[RECORDS FOR THIS EXERCISE Boundary: Start]

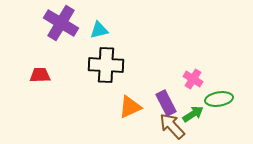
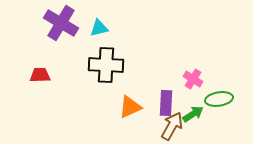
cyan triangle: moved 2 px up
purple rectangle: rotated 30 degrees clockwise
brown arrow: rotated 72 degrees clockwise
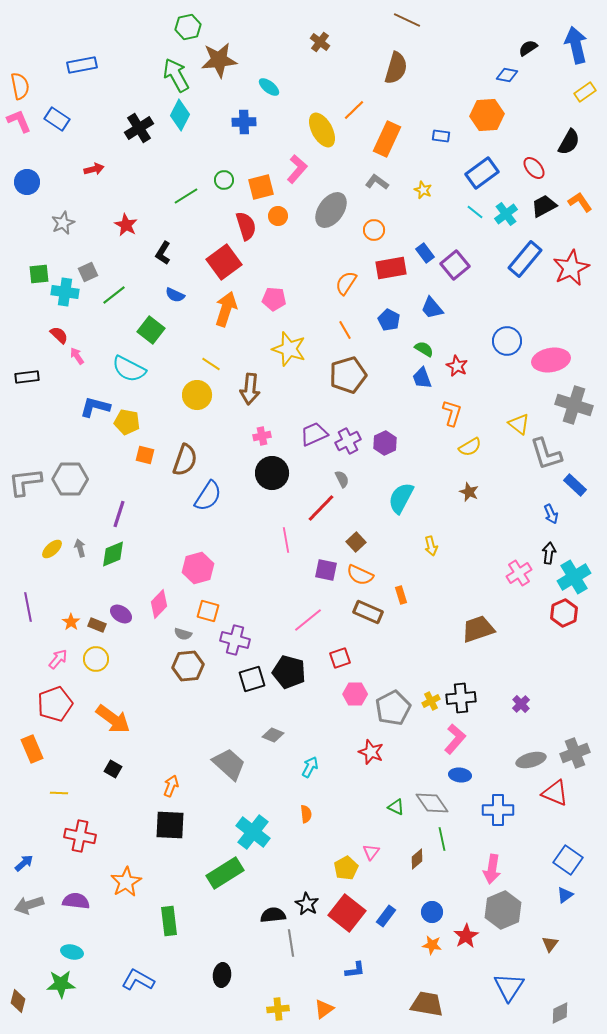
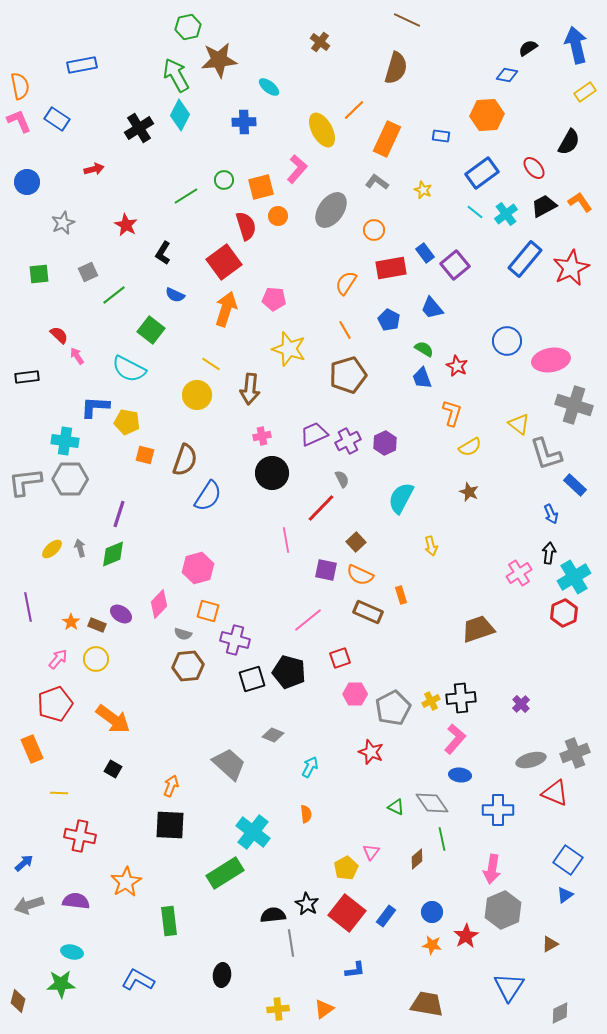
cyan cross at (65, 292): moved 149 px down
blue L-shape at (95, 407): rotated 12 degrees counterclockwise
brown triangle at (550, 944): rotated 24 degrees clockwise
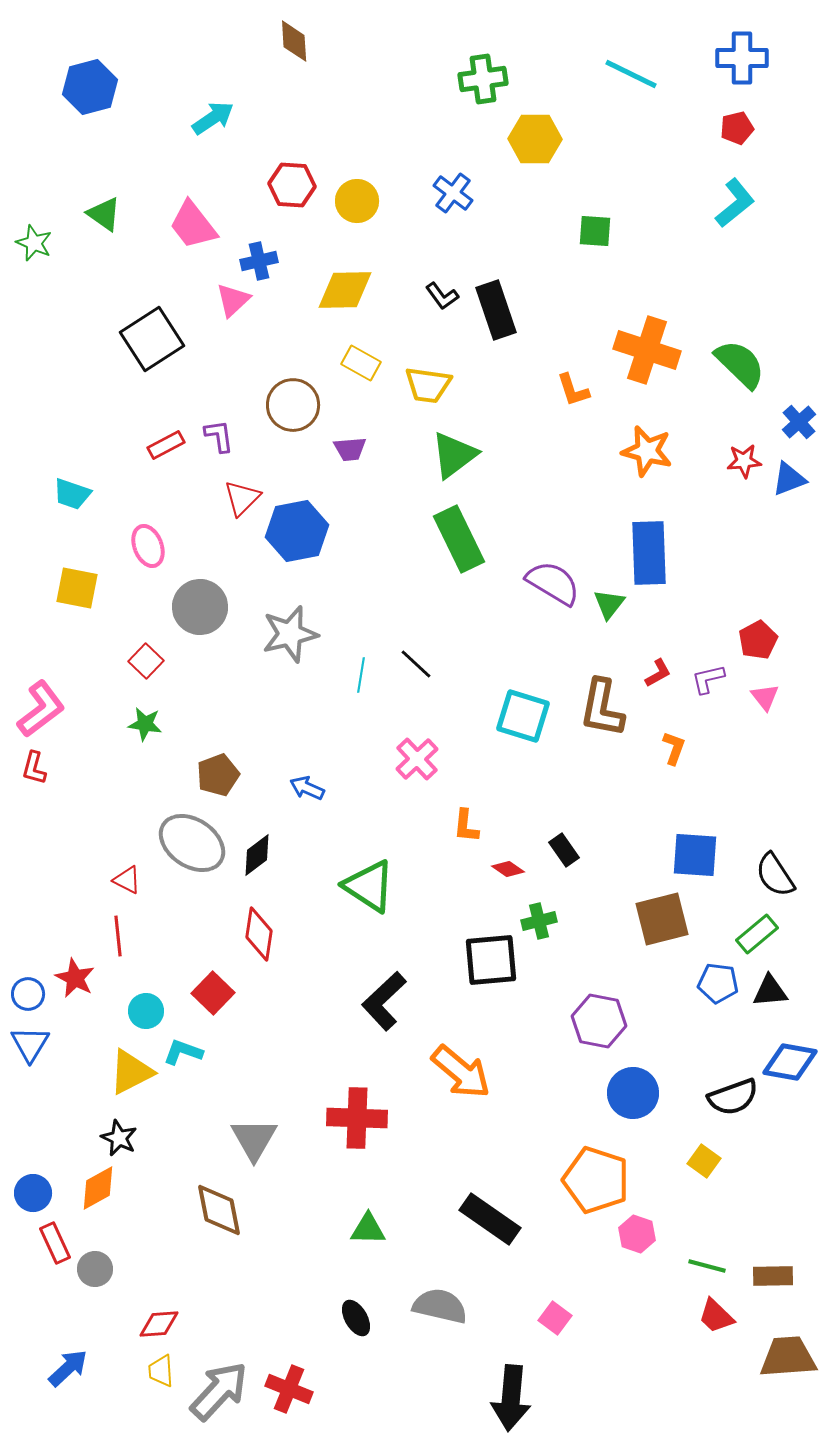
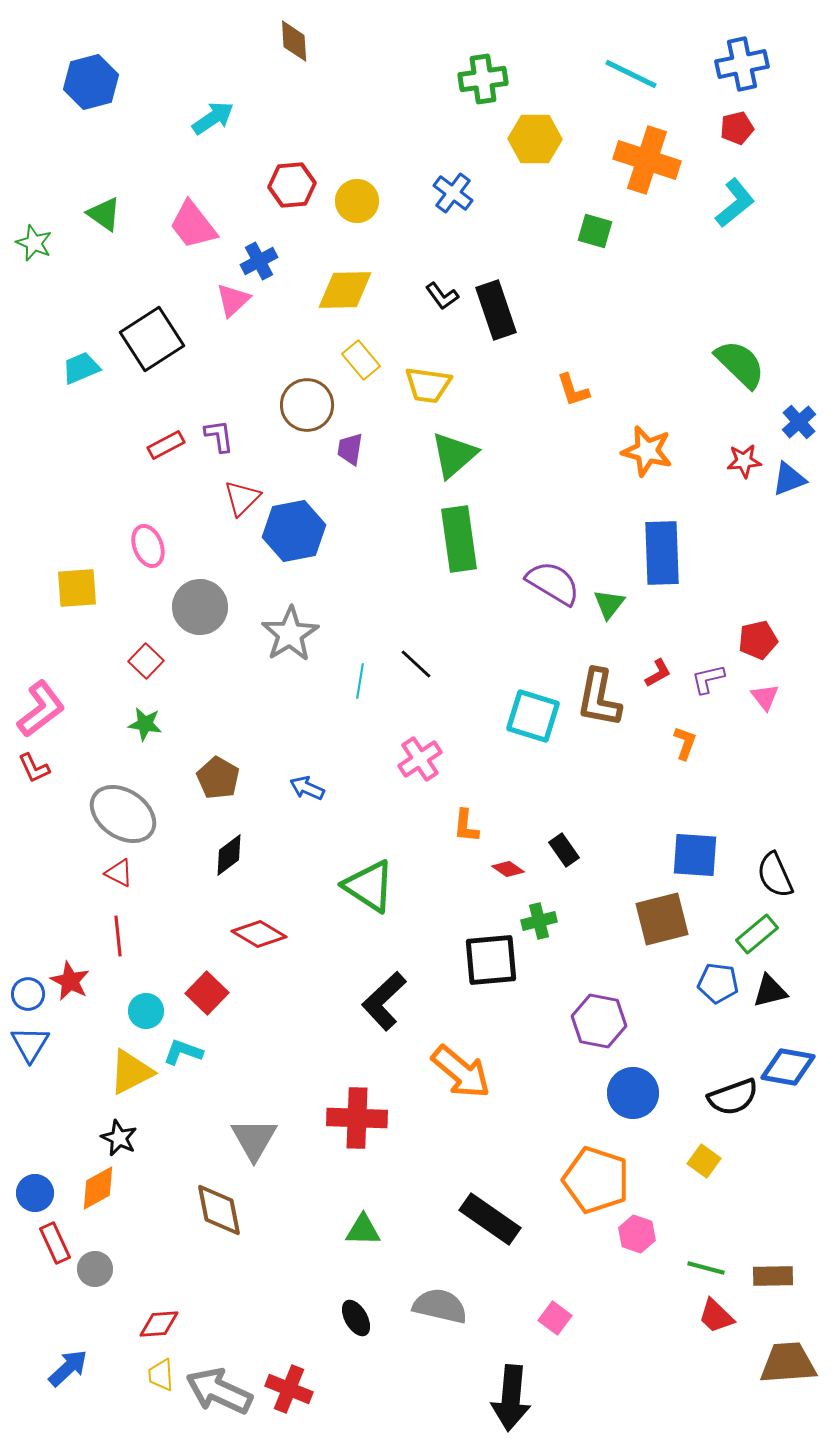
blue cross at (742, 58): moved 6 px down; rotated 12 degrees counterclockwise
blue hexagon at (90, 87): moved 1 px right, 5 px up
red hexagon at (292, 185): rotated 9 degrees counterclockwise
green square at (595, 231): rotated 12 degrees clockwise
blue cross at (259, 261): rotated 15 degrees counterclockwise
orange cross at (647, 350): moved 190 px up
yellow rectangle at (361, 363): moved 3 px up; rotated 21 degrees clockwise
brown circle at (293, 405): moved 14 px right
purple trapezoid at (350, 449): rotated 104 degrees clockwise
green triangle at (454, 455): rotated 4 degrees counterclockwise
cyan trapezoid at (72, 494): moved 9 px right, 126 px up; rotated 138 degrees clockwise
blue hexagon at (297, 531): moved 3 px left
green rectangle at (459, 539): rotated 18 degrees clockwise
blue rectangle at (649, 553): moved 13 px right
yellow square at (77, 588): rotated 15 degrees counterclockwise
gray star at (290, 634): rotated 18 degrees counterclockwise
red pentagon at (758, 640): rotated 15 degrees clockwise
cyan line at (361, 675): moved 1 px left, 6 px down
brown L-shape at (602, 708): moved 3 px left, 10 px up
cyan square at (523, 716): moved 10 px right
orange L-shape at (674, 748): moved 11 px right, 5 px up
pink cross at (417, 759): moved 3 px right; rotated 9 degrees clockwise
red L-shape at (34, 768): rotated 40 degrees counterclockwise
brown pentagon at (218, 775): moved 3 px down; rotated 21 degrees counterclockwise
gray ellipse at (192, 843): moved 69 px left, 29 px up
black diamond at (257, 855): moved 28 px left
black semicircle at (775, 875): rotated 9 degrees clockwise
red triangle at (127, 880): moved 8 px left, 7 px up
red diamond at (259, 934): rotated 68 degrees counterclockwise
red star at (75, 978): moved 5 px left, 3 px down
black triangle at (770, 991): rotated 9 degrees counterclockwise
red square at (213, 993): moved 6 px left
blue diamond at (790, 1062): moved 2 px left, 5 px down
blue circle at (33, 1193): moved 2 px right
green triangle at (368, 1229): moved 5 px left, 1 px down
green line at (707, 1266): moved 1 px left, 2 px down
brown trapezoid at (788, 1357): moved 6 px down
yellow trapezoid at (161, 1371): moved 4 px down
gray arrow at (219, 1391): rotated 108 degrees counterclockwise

[RECORDS FOR THIS EXERCISE Boundary: End]

Repeat the listing word for word, omitting the pictures.

cyan triangle: moved 2 px up
purple rectangle: rotated 30 degrees clockwise
brown arrow: rotated 72 degrees clockwise
cyan cross at (65, 292): moved 149 px down
blue L-shape at (95, 407): rotated 12 degrees counterclockwise
brown triangle at (550, 944): rotated 24 degrees clockwise
blue cross at (742, 58): moved 6 px down; rotated 12 degrees counterclockwise
blue hexagon at (90, 87): moved 1 px right, 5 px up
red hexagon at (292, 185): rotated 9 degrees counterclockwise
green square at (595, 231): rotated 12 degrees clockwise
blue cross at (259, 261): rotated 15 degrees counterclockwise
orange cross at (647, 350): moved 190 px up
yellow rectangle at (361, 363): moved 3 px up; rotated 21 degrees clockwise
brown circle at (293, 405): moved 14 px right
purple trapezoid at (350, 449): rotated 104 degrees clockwise
green triangle at (454, 455): rotated 4 degrees counterclockwise
cyan trapezoid at (72, 494): moved 9 px right, 126 px up; rotated 138 degrees clockwise
blue hexagon at (297, 531): moved 3 px left
green rectangle at (459, 539): rotated 18 degrees clockwise
blue rectangle at (649, 553): moved 13 px right
yellow square at (77, 588): rotated 15 degrees counterclockwise
gray star at (290, 634): rotated 18 degrees counterclockwise
red pentagon at (758, 640): rotated 15 degrees clockwise
cyan line at (361, 675): moved 1 px left, 6 px down
brown L-shape at (602, 708): moved 3 px left, 10 px up
cyan square at (523, 716): moved 10 px right
orange L-shape at (674, 748): moved 11 px right, 5 px up
pink cross at (417, 759): moved 3 px right; rotated 9 degrees clockwise
red L-shape at (34, 768): rotated 40 degrees counterclockwise
brown pentagon at (218, 775): moved 3 px down; rotated 21 degrees counterclockwise
gray ellipse at (192, 843): moved 69 px left, 29 px up
black diamond at (257, 855): moved 28 px left
black semicircle at (775, 875): rotated 9 degrees clockwise
red triangle at (127, 880): moved 8 px left, 7 px up
red diamond at (259, 934): rotated 68 degrees counterclockwise
red star at (75, 978): moved 5 px left, 3 px down
black triangle at (770, 991): rotated 9 degrees counterclockwise
red square at (213, 993): moved 6 px left
blue diamond at (790, 1062): moved 2 px left, 5 px down
blue circle at (33, 1193): moved 2 px right
green triangle at (368, 1229): moved 5 px left, 1 px down
green line at (707, 1266): moved 1 px left, 2 px down
brown trapezoid at (788, 1357): moved 6 px down
yellow trapezoid at (161, 1371): moved 4 px down
gray arrow at (219, 1391): rotated 108 degrees counterclockwise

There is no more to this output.